**ENTRIES SUPPLIED**:
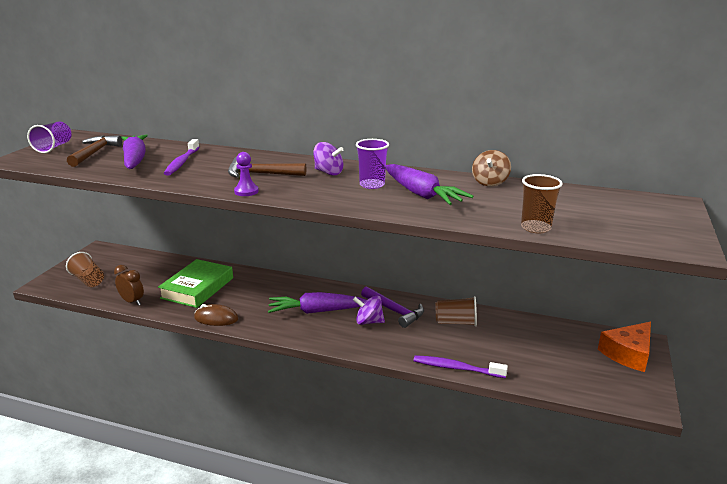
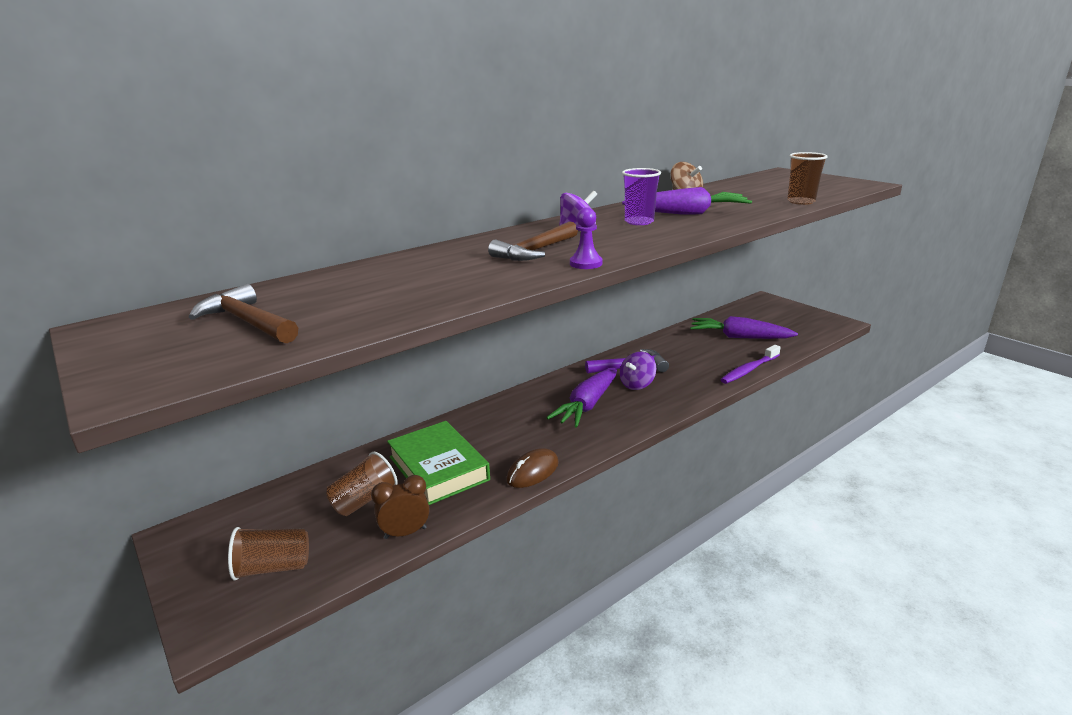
camera: 55 degrees left, 0 degrees up
(53, 147) = (134, 349): purple cup -> none
(135, 159) = (345, 300): purple carrot -> purple carrot (739, 337)
(182, 162) = (416, 278): purple toothbrush -> none
(456, 322) = (677, 348): brown cup -> brown cup (364, 500)
(628, 353) = (775, 308): orange cheese -> none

**TASK ITEM**: Go through the material above, find each line with the string "none", and copy it.

**EXERCISE ANSWER**:
(53, 147) = (134, 349): purple cup -> none
(182, 162) = (416, 278): purple toothbrush -> none
(628, 353) = (775, 308): orange cheese -> none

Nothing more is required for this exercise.